**** Material provided ****
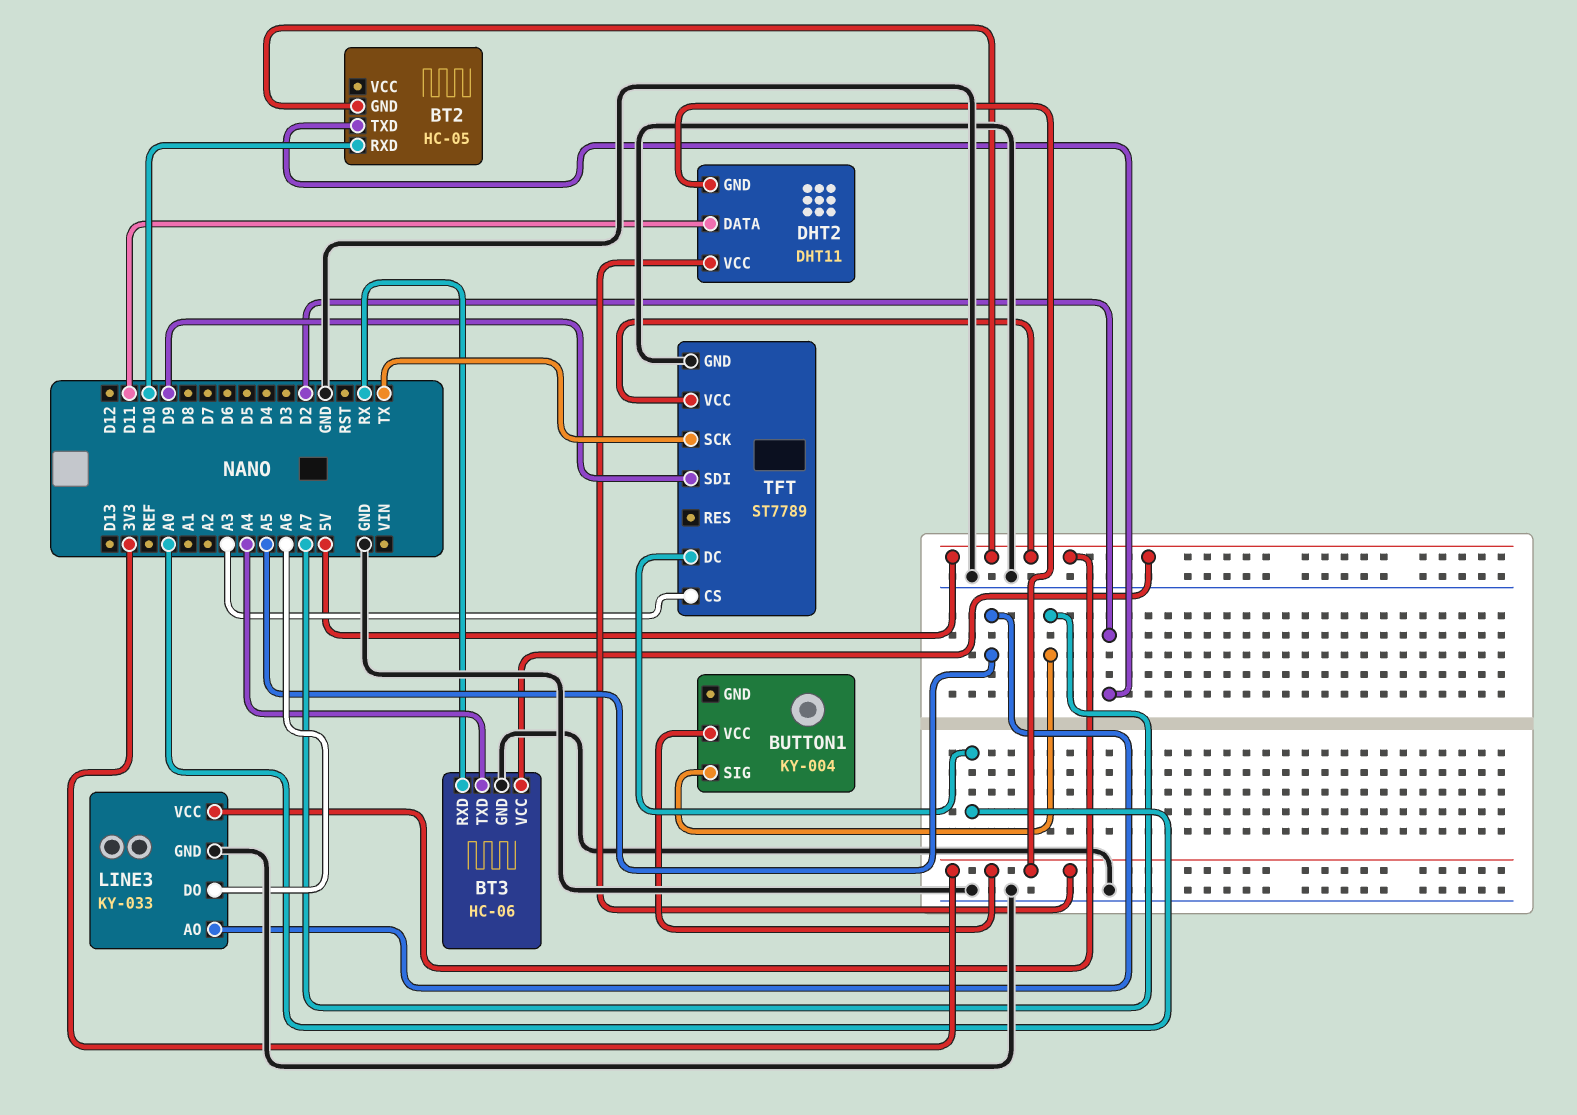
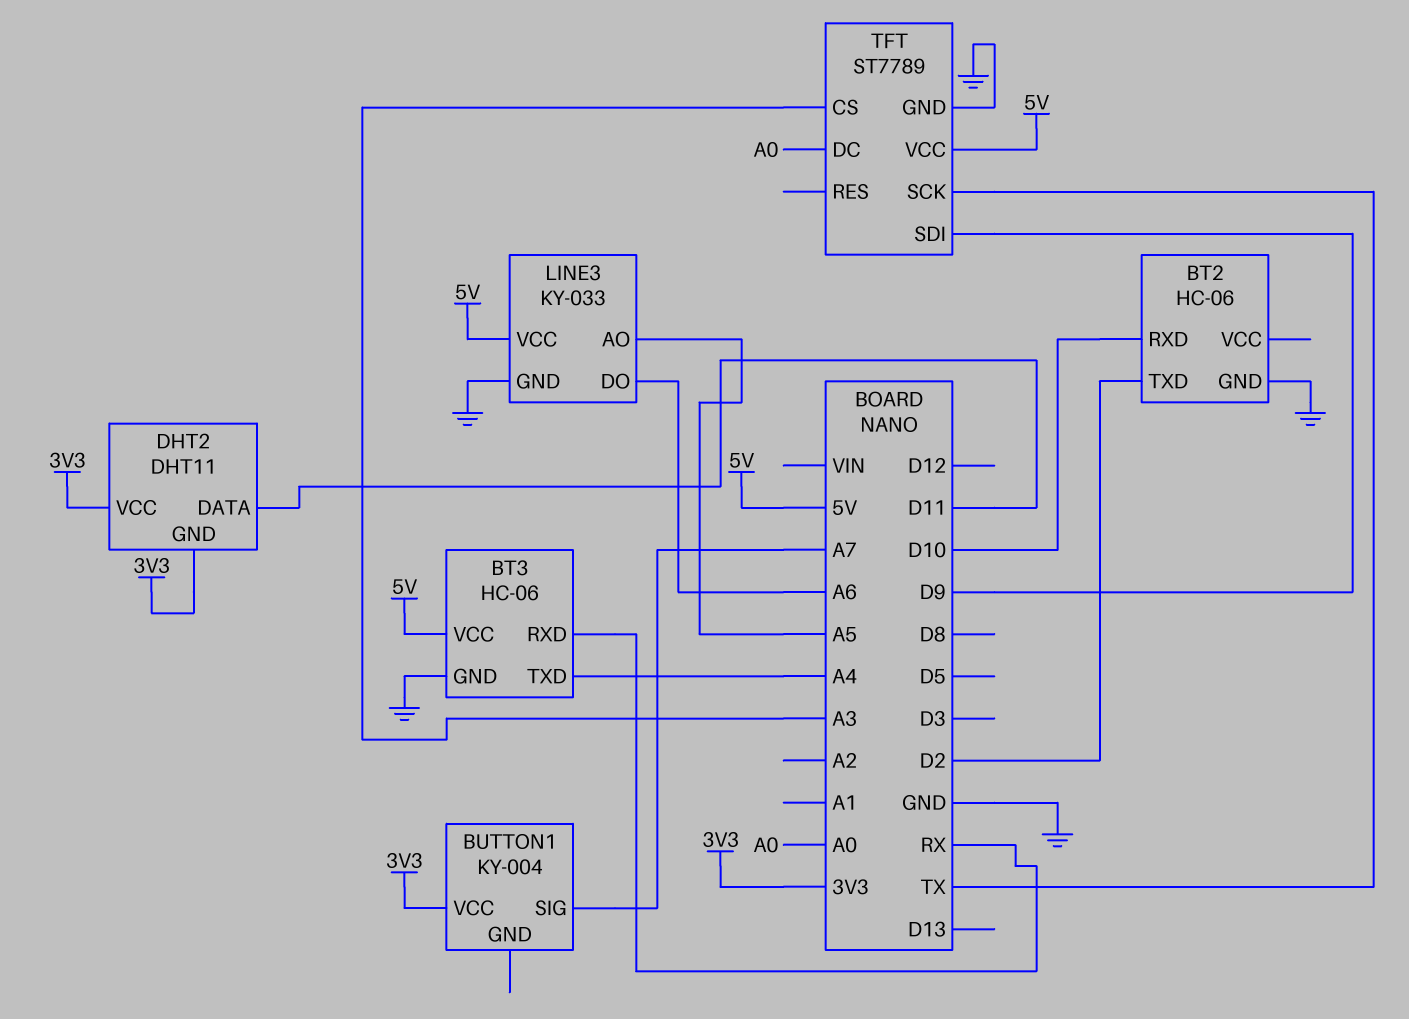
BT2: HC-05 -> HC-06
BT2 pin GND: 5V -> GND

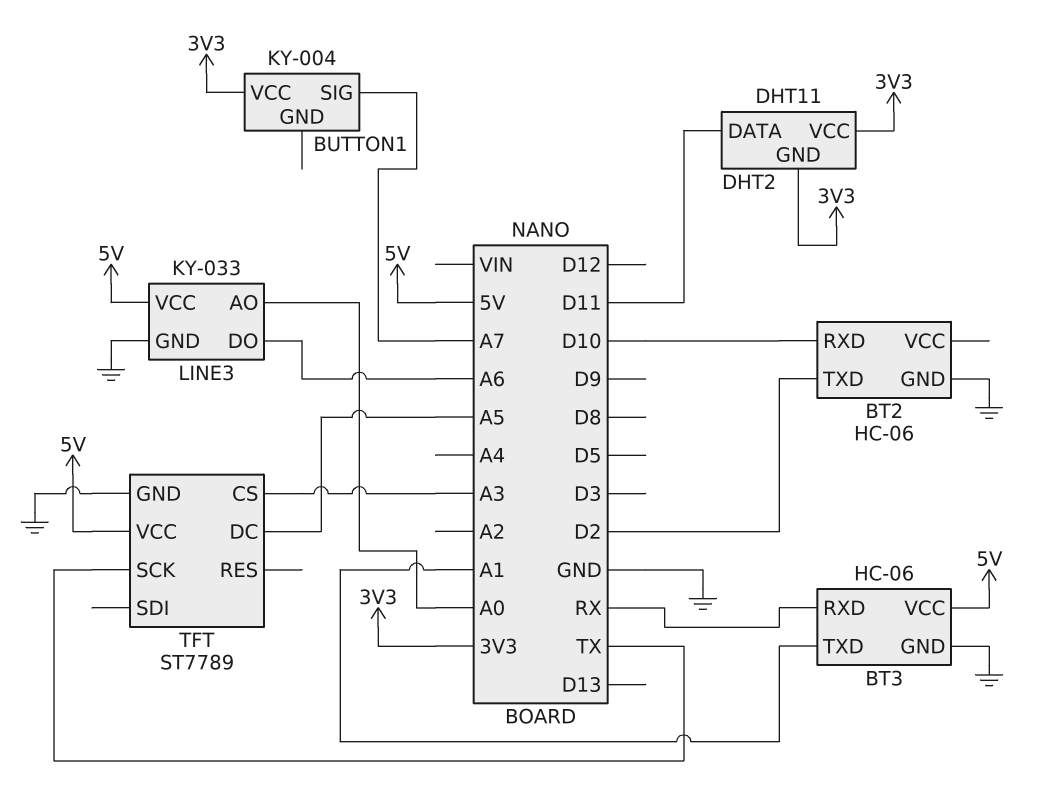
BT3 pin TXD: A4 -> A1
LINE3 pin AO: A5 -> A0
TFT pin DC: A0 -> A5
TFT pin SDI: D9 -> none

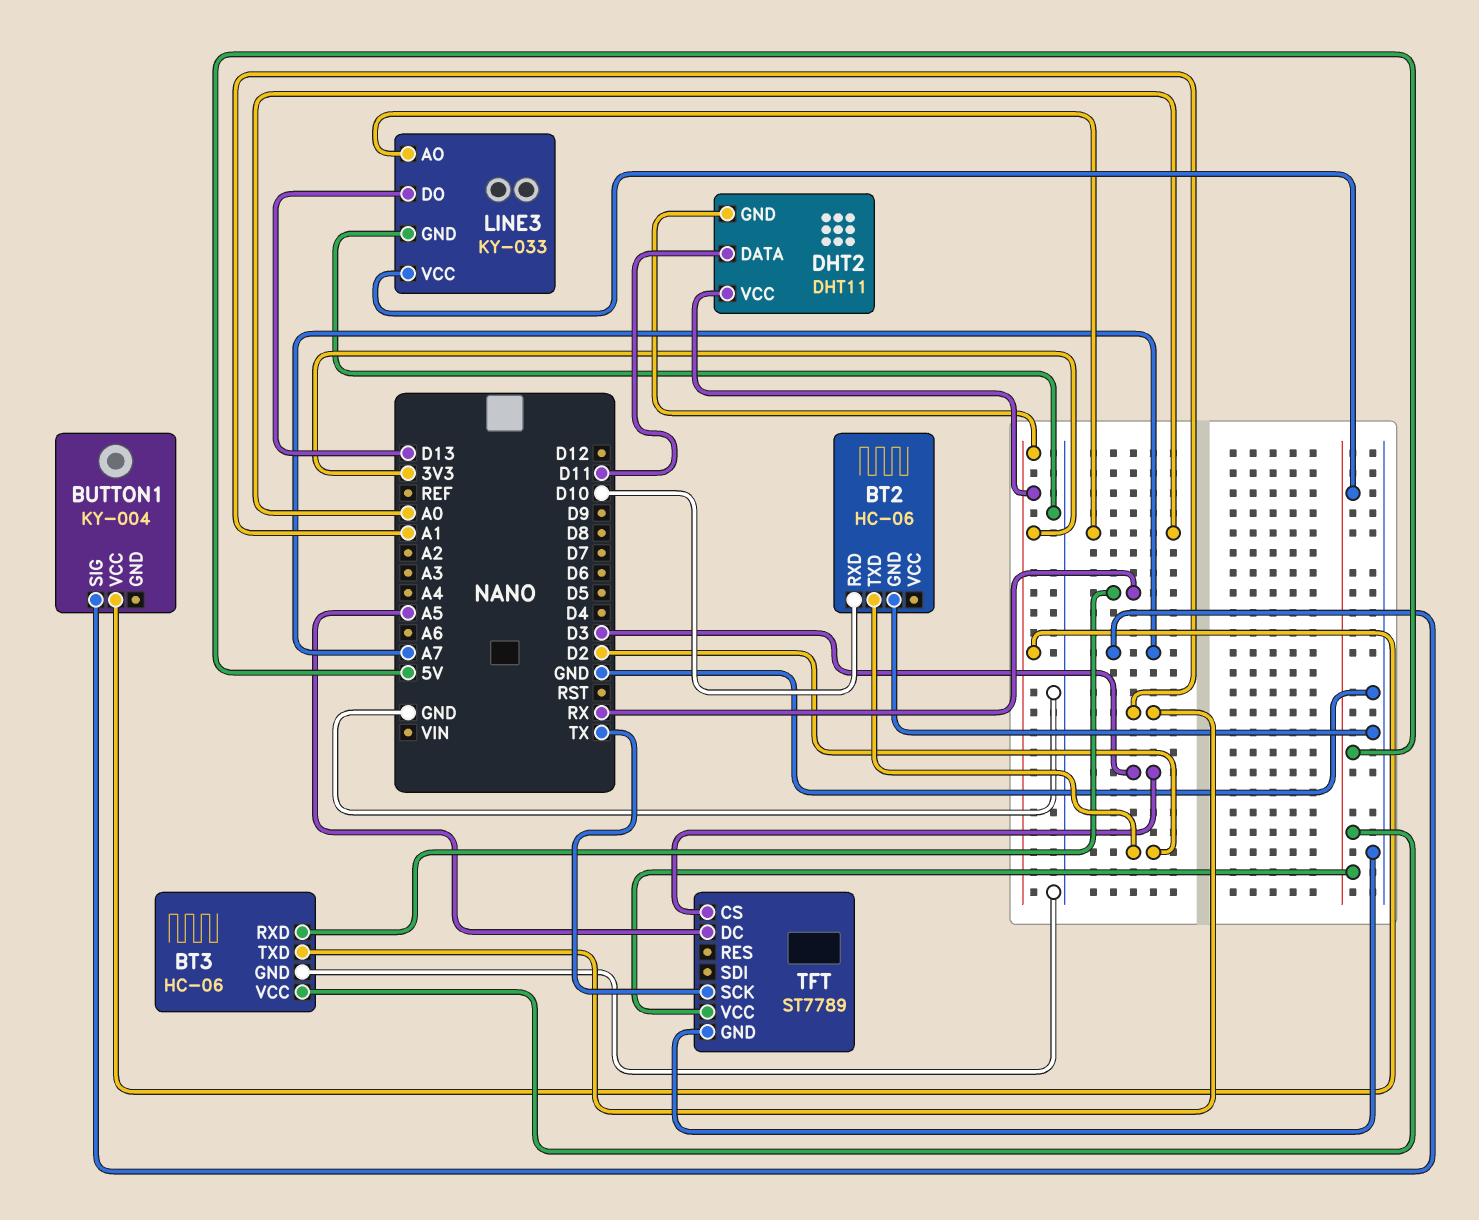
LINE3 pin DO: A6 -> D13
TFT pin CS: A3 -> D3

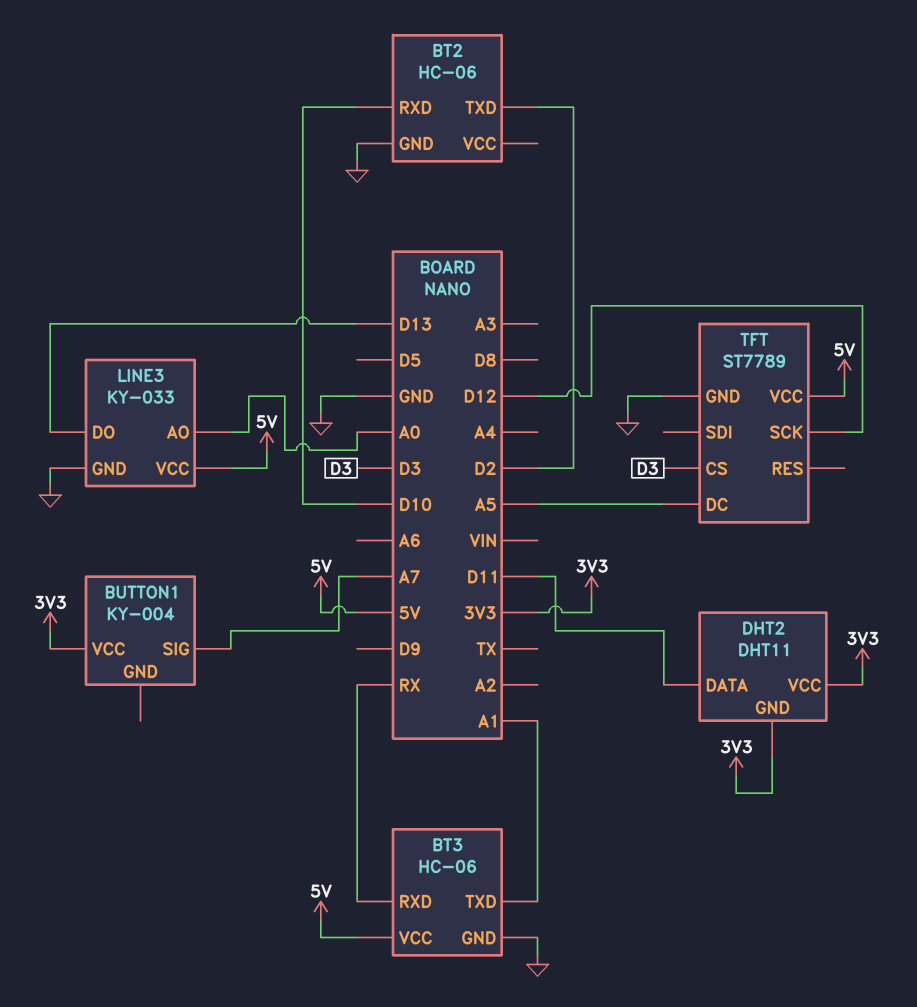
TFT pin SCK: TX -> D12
****
Action item -> Drop the pictures and copy the data exactly.

Task output ->
BT2: HC-05 -> HC-06
BT2 pin GND: 5V -> GND

BT3 pin TXD: A4 -> A1
LINE3 pin AO: A5 -> A0
TFT pin DC: A0 -> A5
TFT pin SDI: D9 -> none

LINE3 pin DO: A6 -> D13
TFT pin CS: A3 -> D3

TFT pin SCK: TX -> D12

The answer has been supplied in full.